# ACTIVITY
Although the entries contain pictures, copy only their text, exactly as written.

# PROVIDED ENTRIES
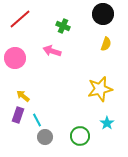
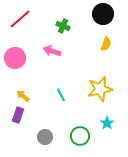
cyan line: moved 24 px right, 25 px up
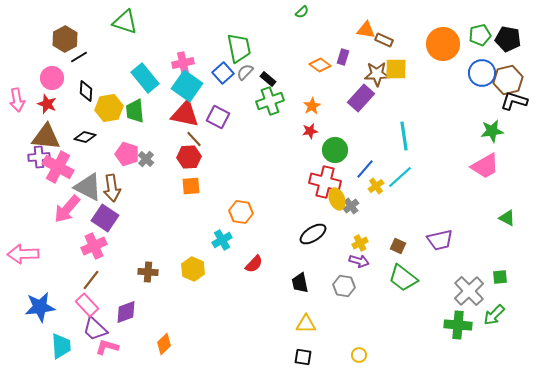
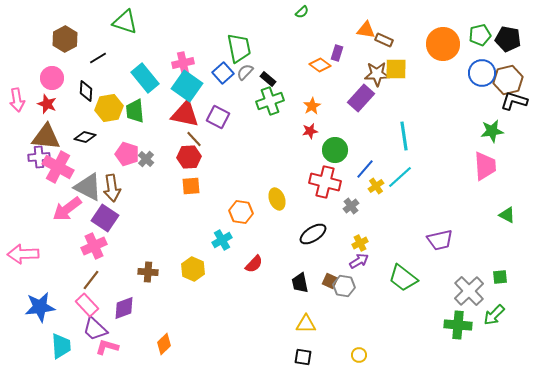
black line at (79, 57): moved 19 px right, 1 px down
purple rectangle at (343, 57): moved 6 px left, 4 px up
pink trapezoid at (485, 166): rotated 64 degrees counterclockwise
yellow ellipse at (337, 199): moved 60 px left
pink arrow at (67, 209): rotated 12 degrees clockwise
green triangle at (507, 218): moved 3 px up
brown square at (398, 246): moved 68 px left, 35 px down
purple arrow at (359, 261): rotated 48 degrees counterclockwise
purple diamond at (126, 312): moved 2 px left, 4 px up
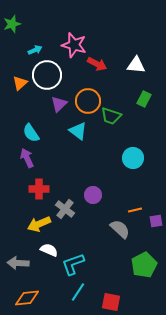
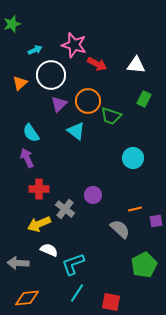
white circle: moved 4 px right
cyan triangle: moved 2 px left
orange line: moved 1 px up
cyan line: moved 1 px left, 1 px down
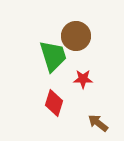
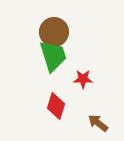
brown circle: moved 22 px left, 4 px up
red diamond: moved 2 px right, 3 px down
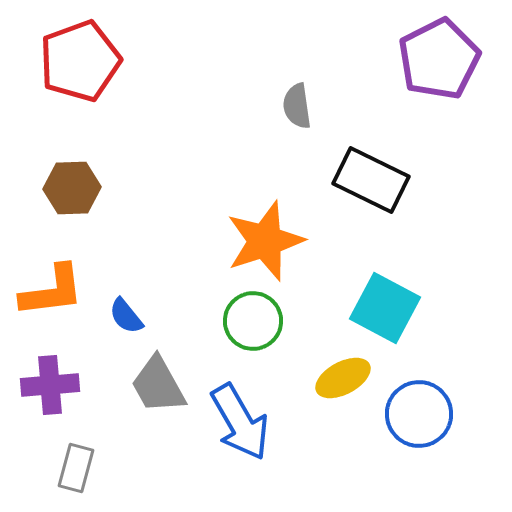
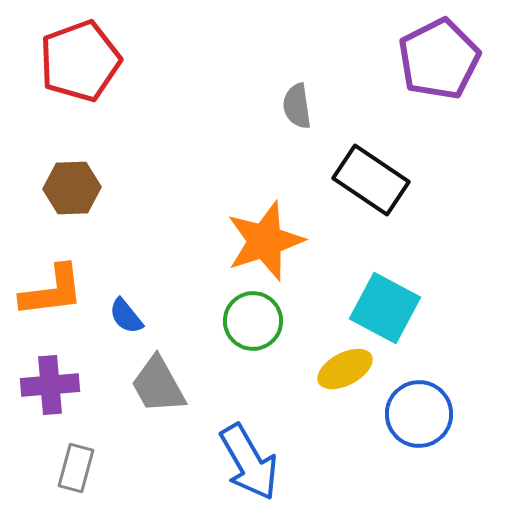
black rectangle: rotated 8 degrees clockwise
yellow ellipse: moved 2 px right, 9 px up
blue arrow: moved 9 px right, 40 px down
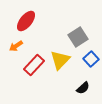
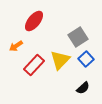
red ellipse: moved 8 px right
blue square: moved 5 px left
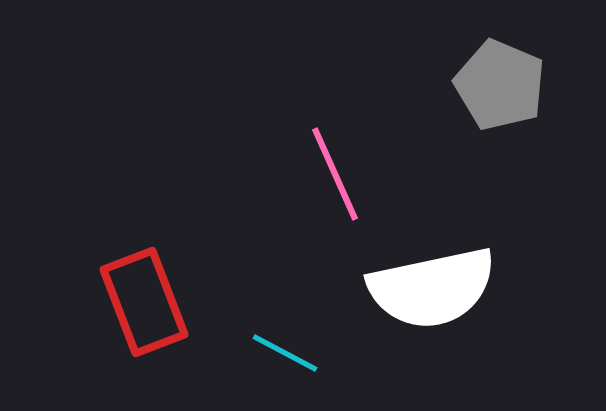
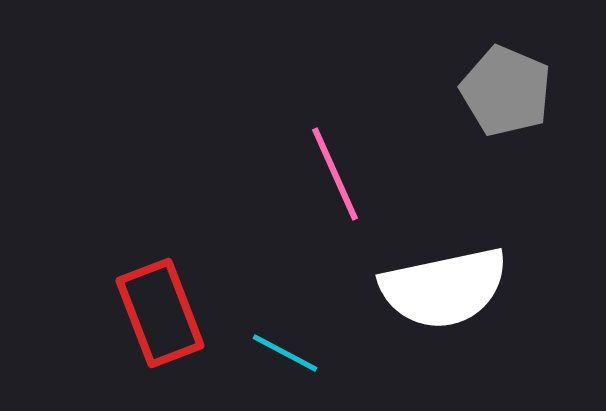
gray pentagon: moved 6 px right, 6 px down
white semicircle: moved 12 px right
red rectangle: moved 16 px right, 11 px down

# OUTPUT OF THE TASK
cyan line: moved 24 px right, 25 px up
black line at (79, 57): moved 19 px right, 1 px down
purple rectangle at (343, 57): moved 6 px left, 4 px up
pink trapezoid at (485, 166): rotated 64 degrees counterclockwise
yellow ellipse at (337, 199): moved 60 px left
pink arrow at (67, 209): rotated 12 degrees clockwise
green triangle at (507, 218): moved 3 px up
brown square at (398, 246): moved 68 px left, 35 px down
purple arrow at (359, 261): rotated 48 degrees counterclockwise
purple diamond at (126, 312): moved 2 px left, 4 px up
white circle: moved 4 px right
cyan triangle: moved 2 px left
orange line: moved 1 px up
cyan line: moved 1 px left, 1 px down
brown circle: moved 22 px left, 4 px up
red diamond: moved 2 px right, 3 px down
black rectangle: rotated 8 degrees clockwise
yellow ellipse: moved 2 px right, 9 px up
blue arrow: moved 9 px right, 40 px down
red ellipse: moved 8 px right
blue square: moved 5 px left
gray pentagon: moved 6 px right, 6 px down
white semicircle: moved 12 px right
red rectangle: moved 16 px right, 11 px down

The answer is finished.